__RECORDS FOR THIS TASK__.

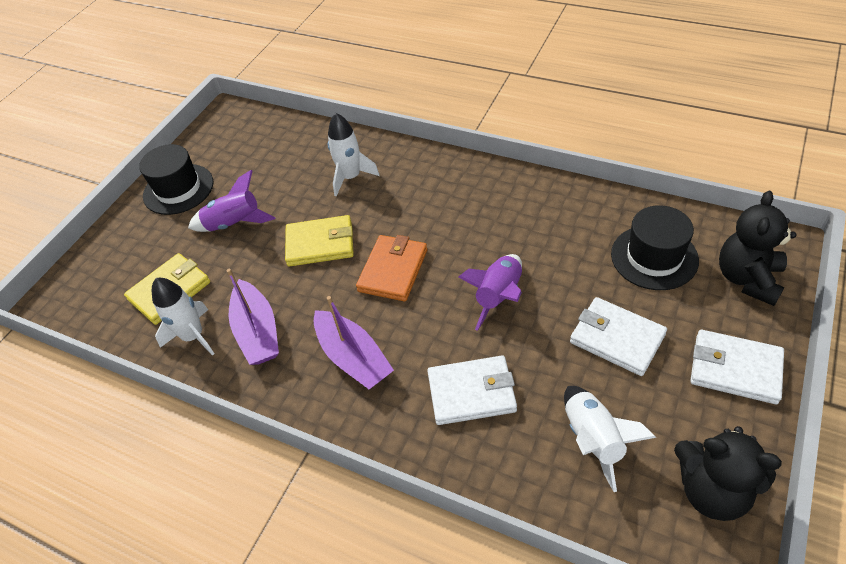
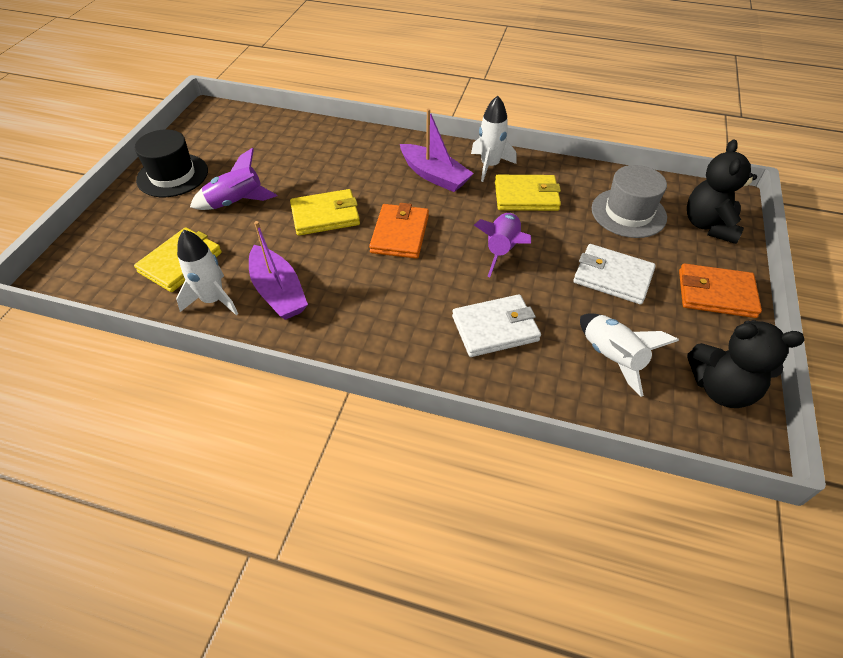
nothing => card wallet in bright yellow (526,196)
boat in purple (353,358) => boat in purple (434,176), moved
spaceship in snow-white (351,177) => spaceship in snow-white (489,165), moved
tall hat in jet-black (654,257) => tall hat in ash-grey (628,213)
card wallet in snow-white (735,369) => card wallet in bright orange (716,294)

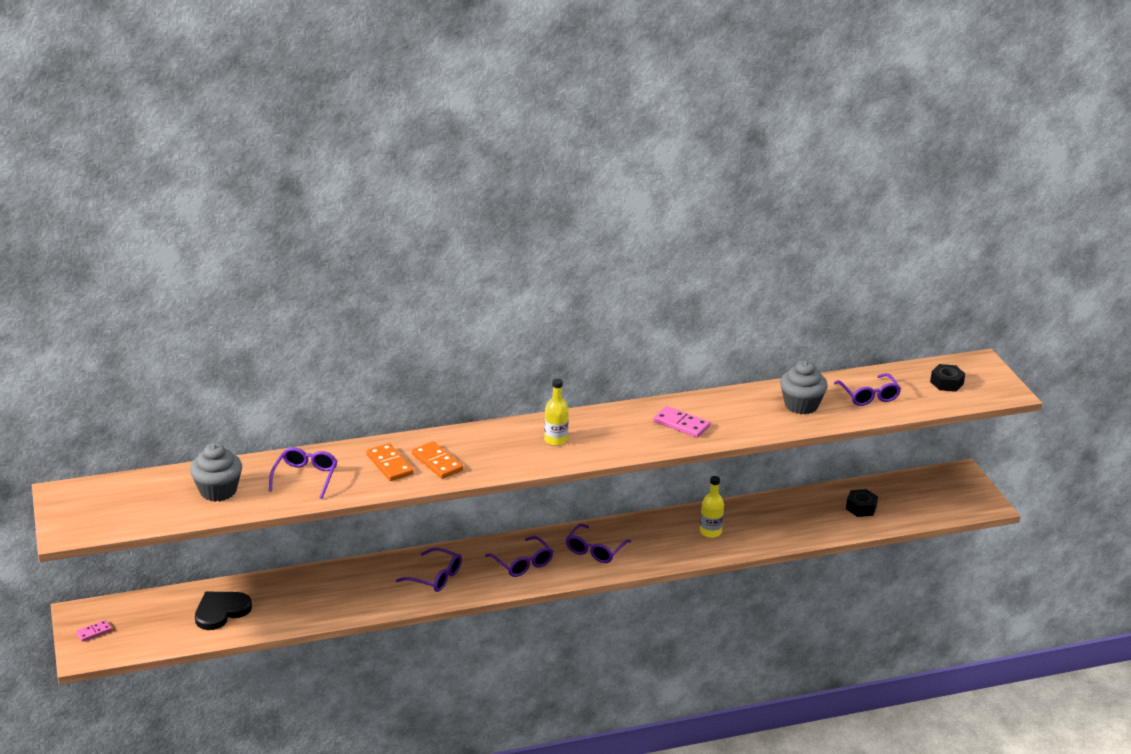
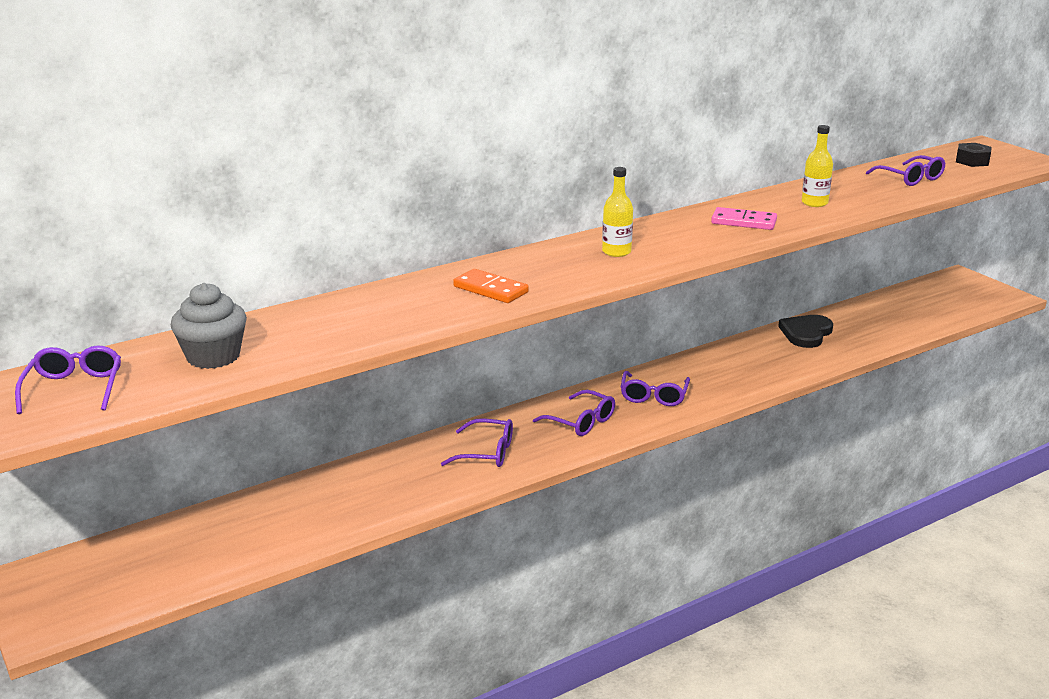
domino tile in pink (94,632) => nothing
domino tile in bright orange (389,464) => nothing
cupcake in ash-grey (801,405) => nothing
nut in jet-black (861,508) => nothing
heart in jet-black (221,611) => heart in jet-black (806,333), moved
glasses in purple (305,477) => glasses in purple (74,388), moved
flask in bright yellow (710,532) => flask in bright yellow (814,203), moved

__DIRECTIONS__. Omit all pictures, and repeat exactly the lines from the line containing "card wallet in snow-white" through the end of the data.

__EXERCISE RESPONSE__.
card wallet in snow-white (735,369) => card wallet in bright orange (716,294)

domino tile in pink (94,632) => nothing
domino tile in bright orange (389,464) => nothing
cupcake in ash-grey (801,405) => nothing
nut in jet-black (861,508) => nothing
heart in jet-black (221,611) => heart in jet-black (806,333), moved
glasses in purple (305,477) => glasses in purple (74,388), moved
flask in bright yellow (710,532) => flask in bright yellow (814,203), moved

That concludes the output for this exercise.